[Object change descriptions]
>>
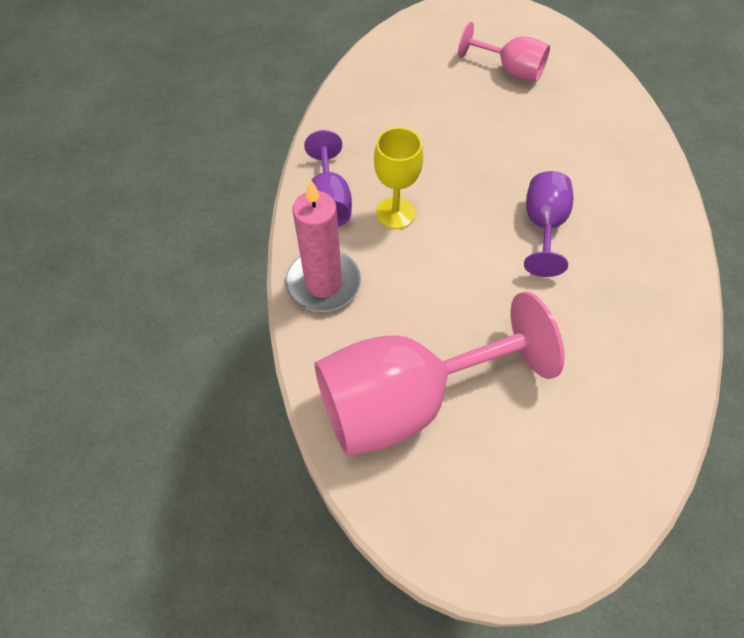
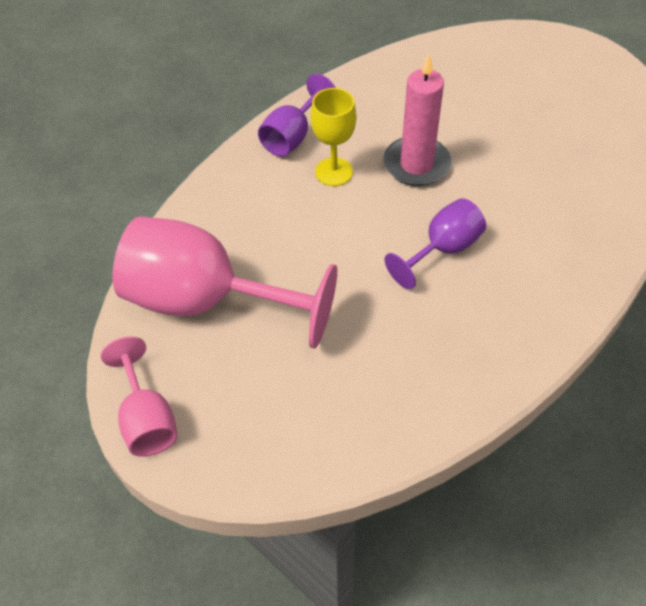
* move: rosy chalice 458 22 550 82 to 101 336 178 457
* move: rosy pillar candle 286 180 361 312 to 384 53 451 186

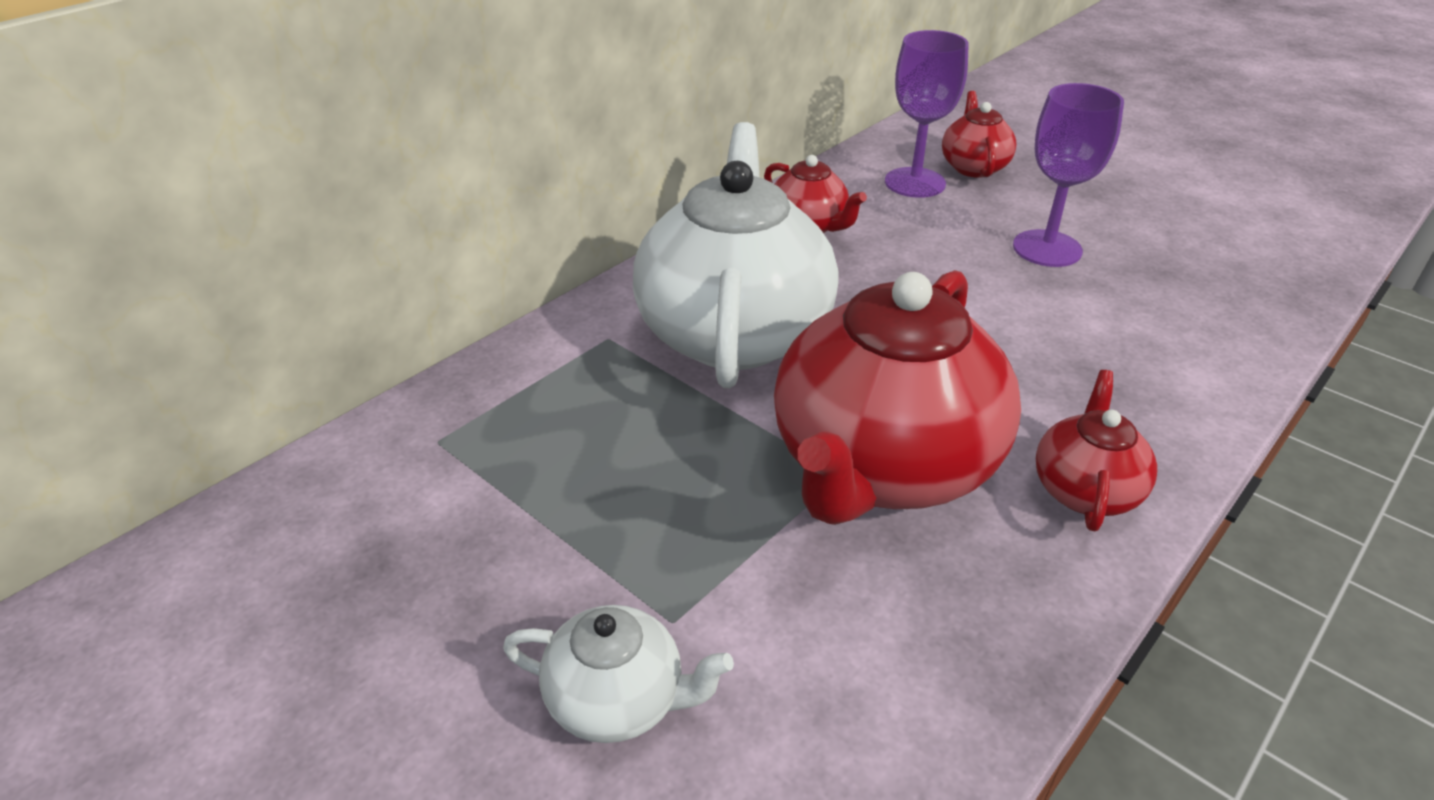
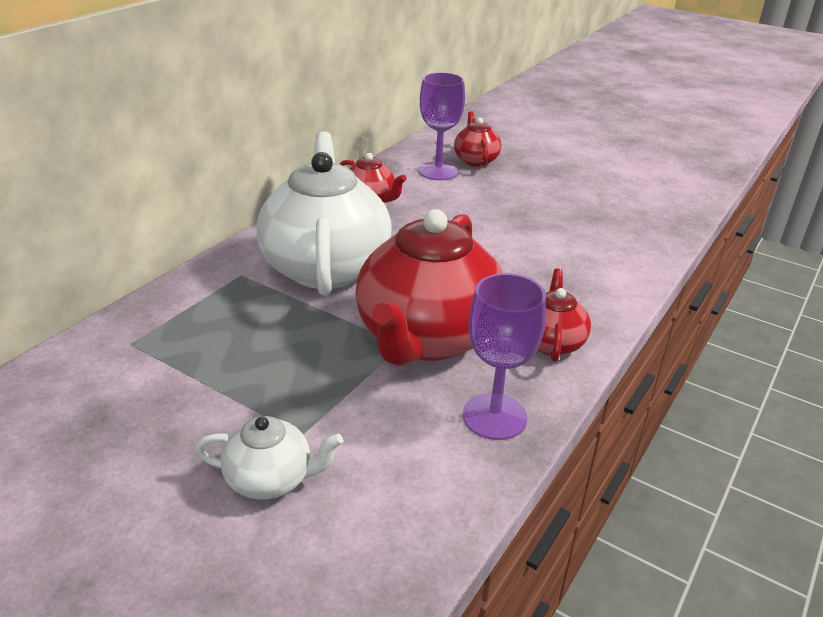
* move: purple chalice 1013 83 1124 267 to 463 273 546 440

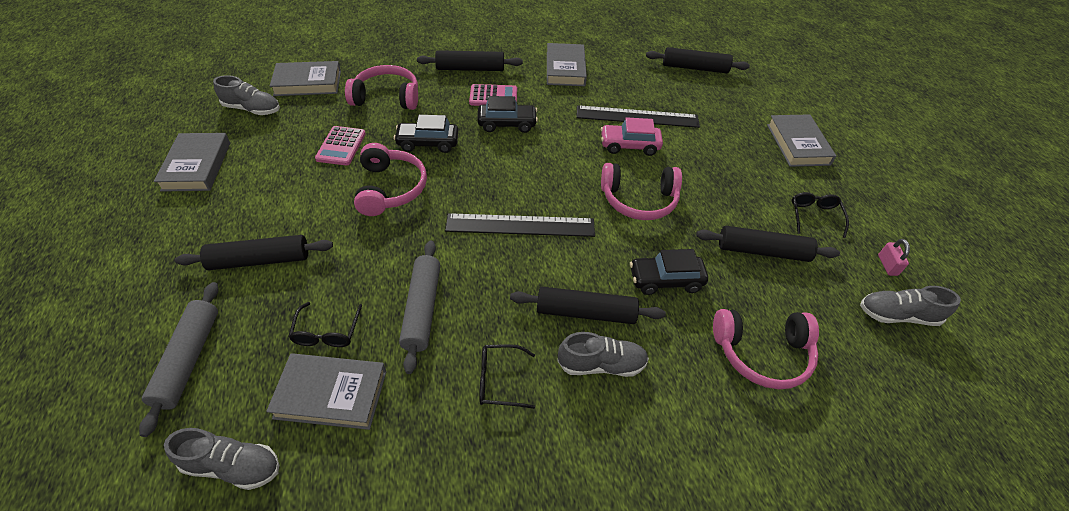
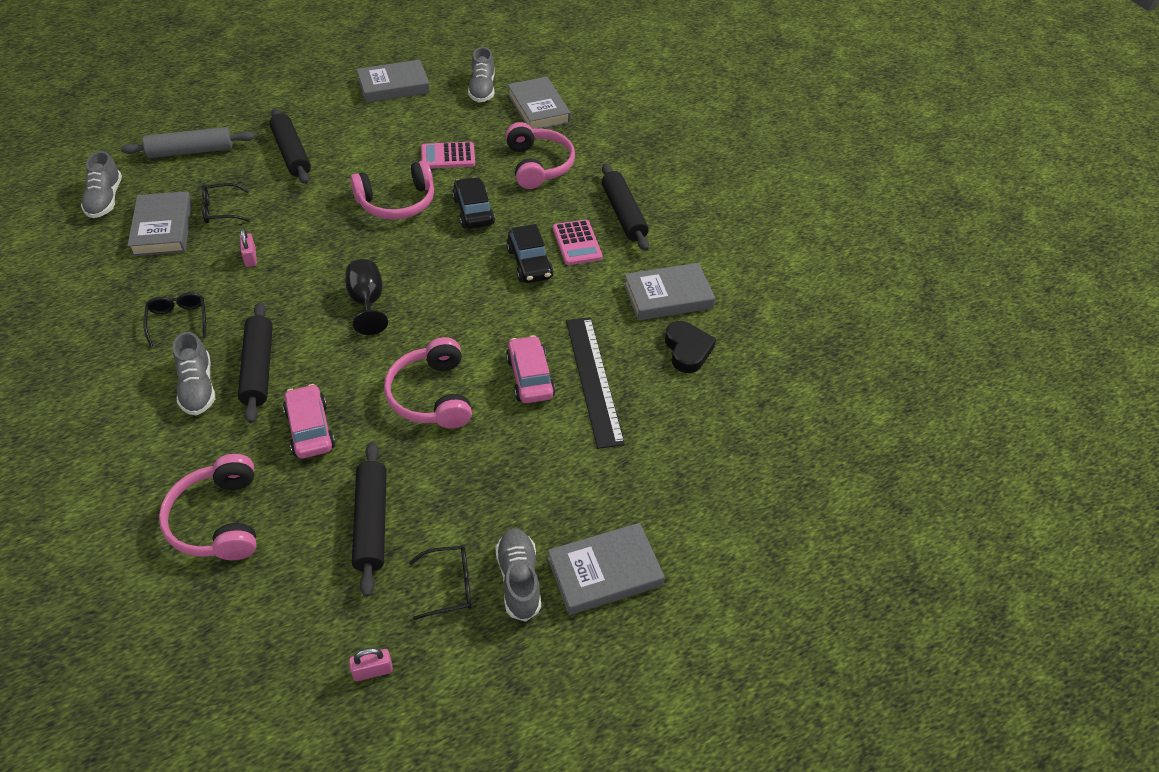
* delete: black pastry roller 646 47 750 73
* replace: black ruler 445 213 595 237 to black chalice 345 259 388 335
* replace: ash-grey pastry roller 399 241 440 374 to rosy padlock 240 228 257 267
* recolor: black car 630 249 708 295 to rosy car 283 384 335 459
* move: ash-grey lace-up shoe 860 286 961 326 to 495 528 541 622
* insert: black heart 665 321 716 373

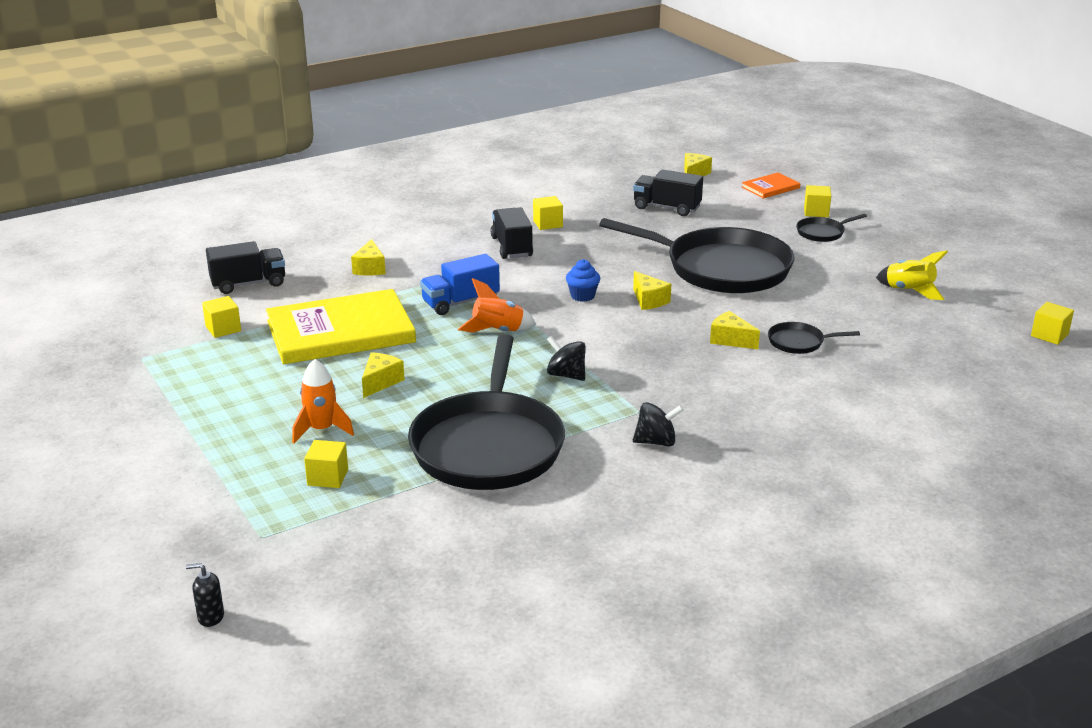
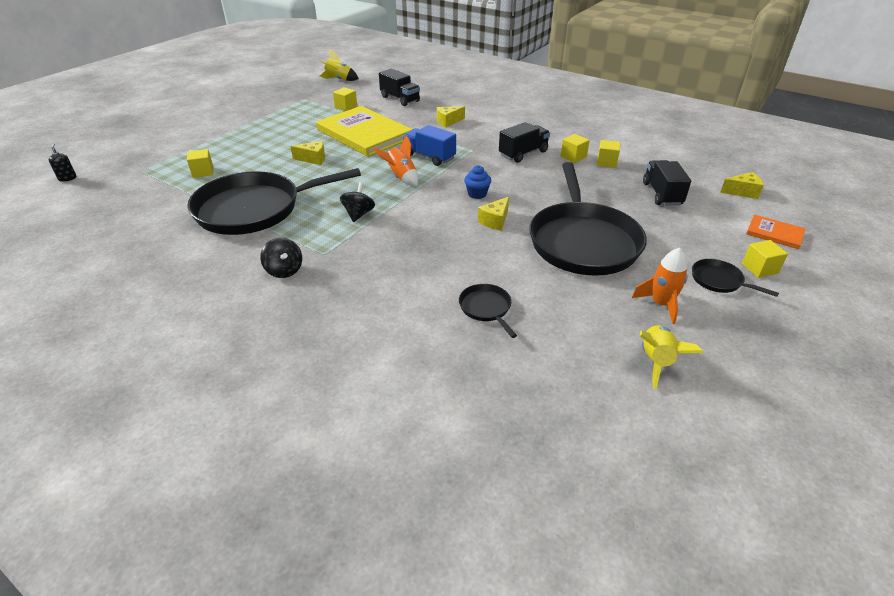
* move: golden solid cube 1031 302 1074 345 to 597 140 620 168
* delete: golden piece of cheese 710 311 760 349
* move: bright orange rocket 292 359 354 443 to 632 248 688 324
* insert: golden rocket 319 49 359 81

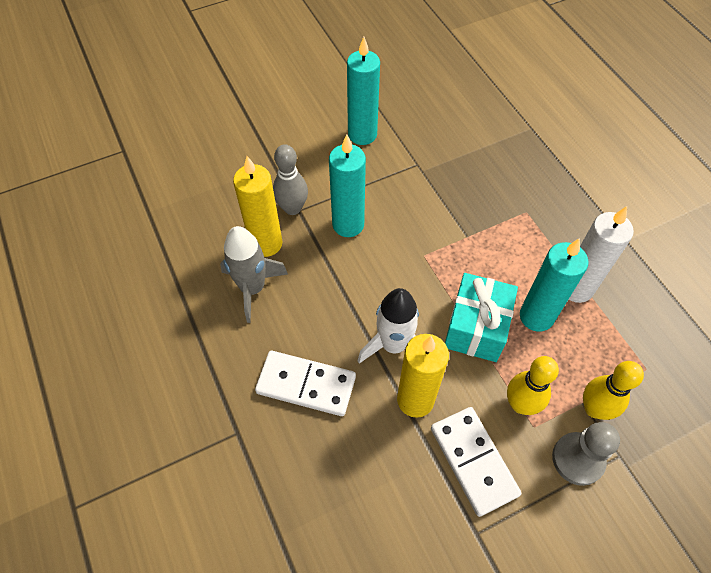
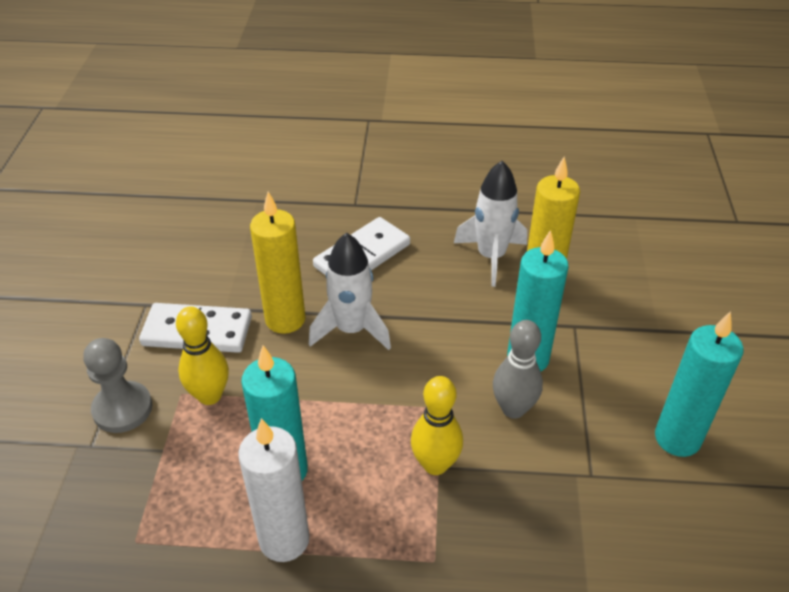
* move: ash-grey bowling pin 273 144 308 215 to 493 320 543 419
* recolor: ash-grey rocket 220 226 288 323 to pure white rocket 454 161 527 287
* delete: teal present 445 273 518 362
* move: golden bowling pin 583 361 644 420 to 411 376 463 475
<<
◆ EXERCISE REQUIREMENTS ◆
Every line from the one with "384 53 451 186" through the end of the records above belongs in the answer, copied exactly; no picture does.

◆ EXERCISE ANSWER ◆
* move: rosy pillar candle 286 180 361 312 to 384 53 451 186

* move: purple chalice 1013 83 1124 267 to 463 273 546 440

* delete: black pastry roller 646 47 750 73
* replace: black ruler 445 213 595 237 to black chalice 345 259 388 335
* replace: ash-grey pastry roller 399 241 440 374 to rosy padlock 240 228 257 267
* recolor: black car 630 249 708 295 to rosy car 283 384 335 459
* move: ash-grey lace-up shoe 860 286 961 326 to 495 528 541 622
* insert: black heart 665 321 716 373

* move: golden solid cube 1031 302 1074 345 to 597 140 620 168
* delete: golden piece of cheese 710 311 760 349
* move: bright orange rocket 292 359 354 443 to 632 248 688 324
* insert: golden rocket 319 49 359 81

* move: ash-grey bowling pin 273 144 308 215 to 493 320 543 419
* recolor: ash-grey rocket 220 226 288 323 to pure white rocket 454 161 527 287
* delete: teal present 445 273 518 362
* move: golden bowling pin 583 361 644 420 to 411 376 463 475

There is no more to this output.